----- GIVEN ENTRIES

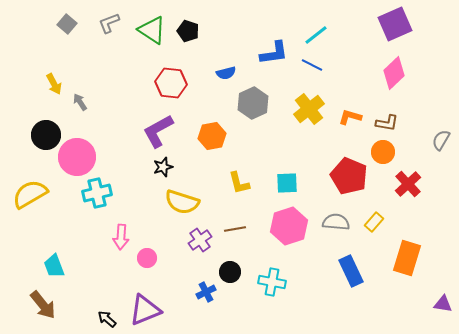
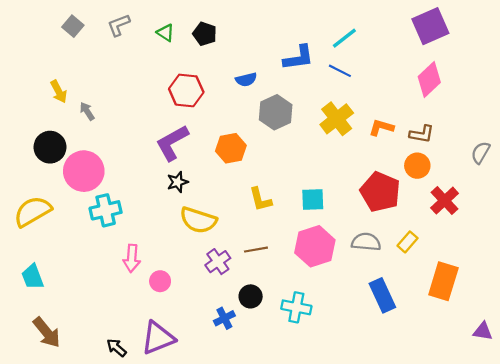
green triangle: (152, 30) -> (166, 33), size x0.6
cyan trapezoid: (54, 266) -> (33, 277), moved

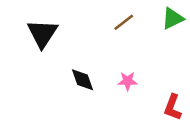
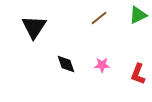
red L-shape: (173, 107) -> (138, 74), moved

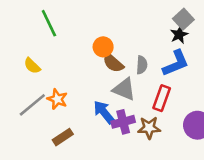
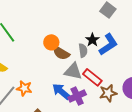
black star: (179, 35) -> (92, 40), moved
red rectangle: (162, 98) -> (92, 77), moved, turned -60
brown star: (149, 128) -> (108, 93), moved

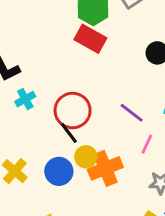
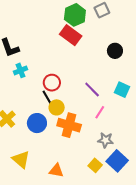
red circle: (73, 111) -> (52, 83), size x0.7
yellow circle: (86, 157) -> (57, 107), moved
orange cross: (105, 168) -> (69, 125), turned 30

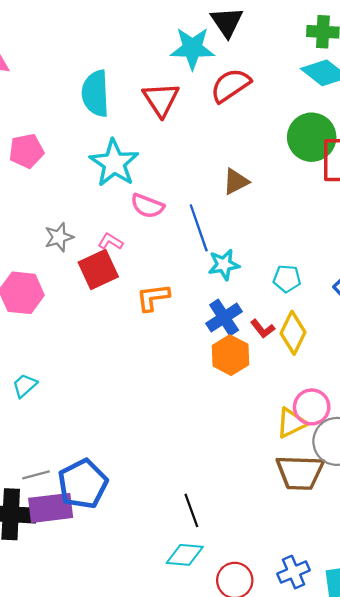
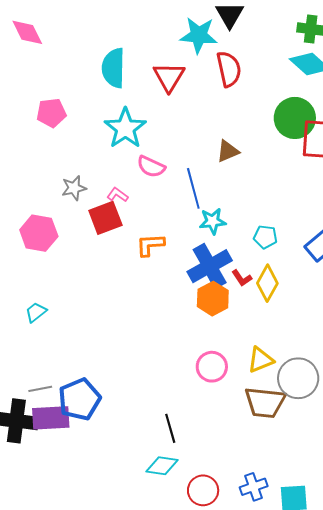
red semicircle: (230, 85) -> (229, 69), turned 108
blue cross: (224, 317) -> (210, 266), size x1.4
pink circle: (312, 407) -> (212, 367), moved

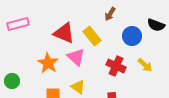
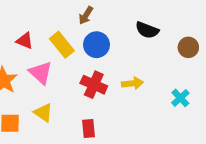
red triangle: (64, 33) -> (25, 41), size x0.6
blue circle: (132, 36) -> (97, 45), moved
yellow arrow: (145, 65) -> (132, 83), turned -49

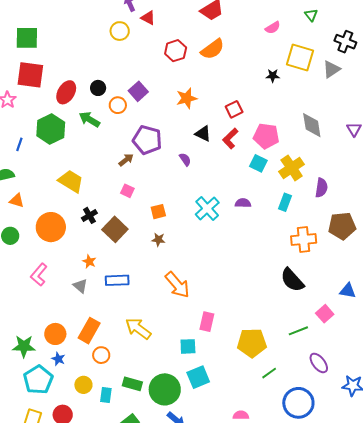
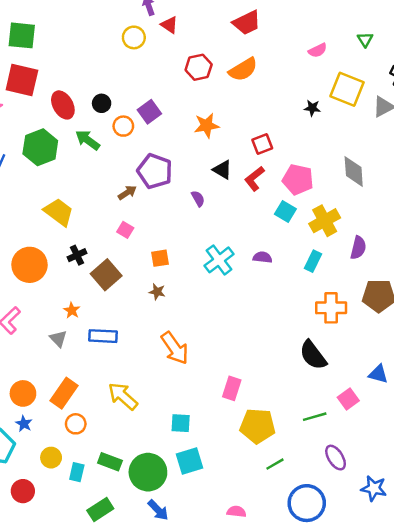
red ellipse: (66, 92) -> (63, 105), turned -65
pink rectangle: (207, 322) -> (232, 388), moved

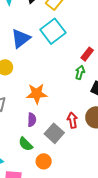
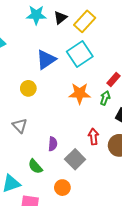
orange star: (37, 94) -> (80, 93), moved
red arrow: (72, 120) -> (93, 137), moved
green semicircle: (26, 144) -> (35, 166), moved

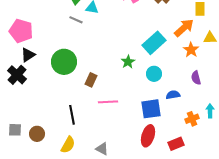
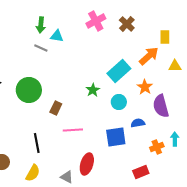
orange star: (191, 50) -> (145, 87), moved
purple semicircle: (196, 78) -> (161, 106), size x1.6
red ellipse: (148, 136) -> (87, 164), moved

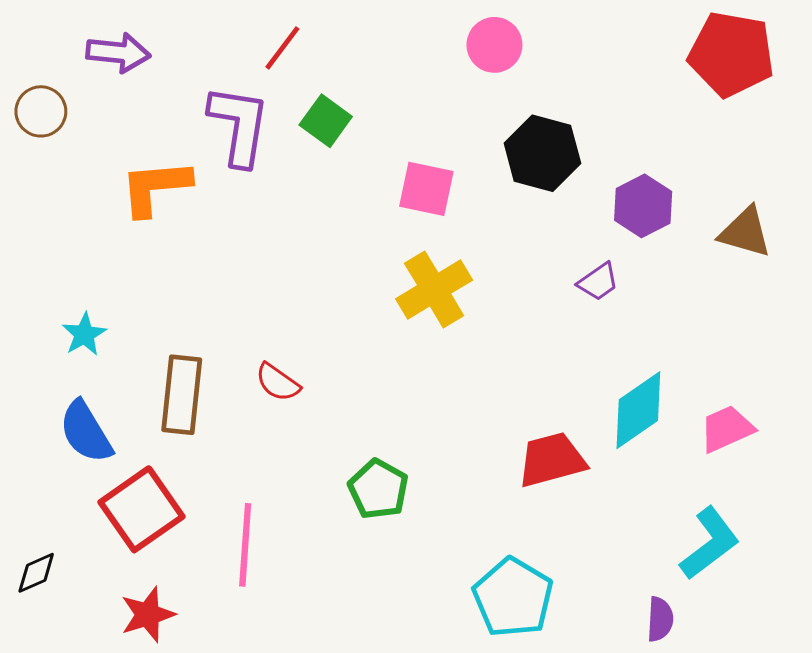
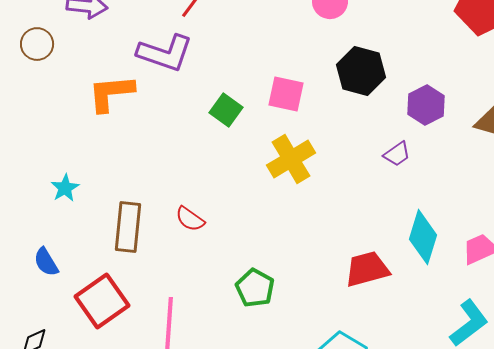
green square: (326, 121) -> (226, 110), moved
purple L-shape: (239, 125) -> (165, 53), turned 100
cyan diamond: (638, 410) -> (423, 237), turned -38
blue semicircle: (86, 432) -> (46, 262), moved, size x0.7

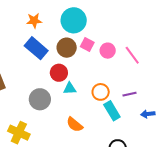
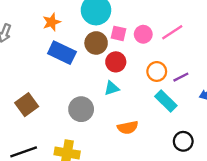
pink line: (132, 55) -> (172, 32), turned -72
red circle: (59, 73) -> (116, 62), moved
orange circle: (101, 92) -> (157, 71), moved
orange semicircle: (75, 125) -> (128, 127), turned -36

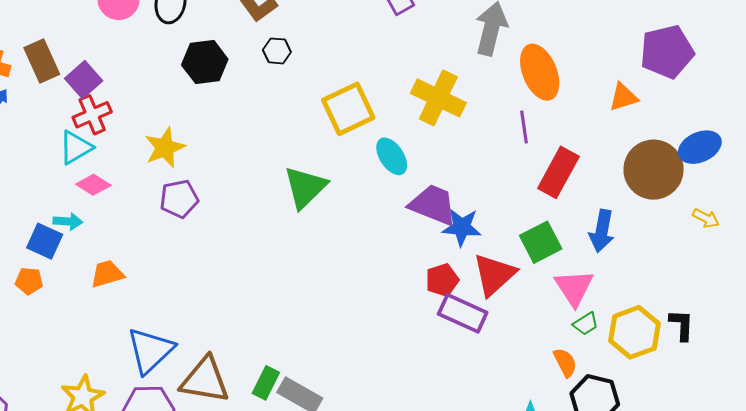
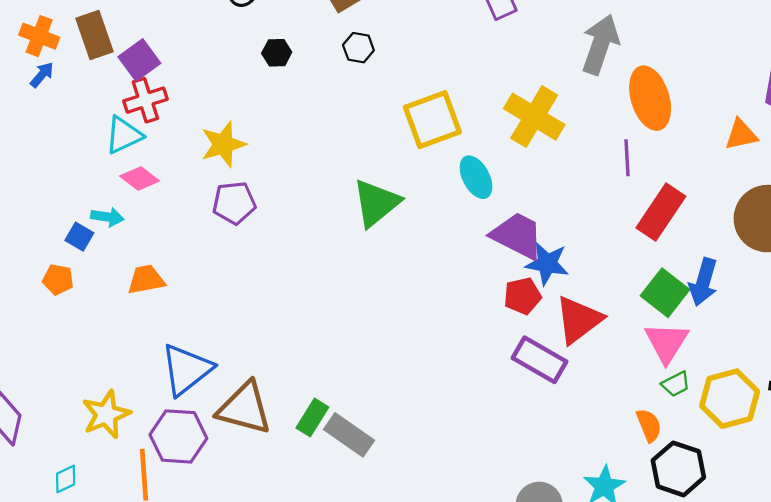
black hexagon: (205, 62) -> (277, 53), size x0.6
blue square: (45, 241) -> (79, 237), size x0.7
green square: (541, 242) -> (665, 293), moved, turned -30
red pentagon: (442, 280) -> (522, 296), moved

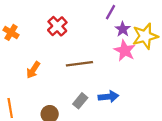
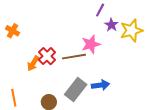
red cross: (57, 26) -> (47, 56), moved
pink star: (125, 51) -> (91, 44), moved, turned 30
gray rectangle: (80, 101) -> (76, 90), size x1.6

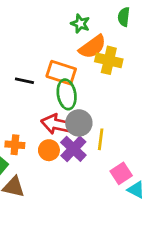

----------

▶ WORK ORDER:
Copy here each line of the preceding records with "blue" in it.

▶ ANSWER BOX:
blue cross: (224, 317) -> (210, 266), size x1.4
blue circle: (132, 36) -> (97, 45), moved
blue semicircle: (86, 432) -> (46, 262), moved, size x0.7
blue square: (45, 241) -> (79, 237), size x0.7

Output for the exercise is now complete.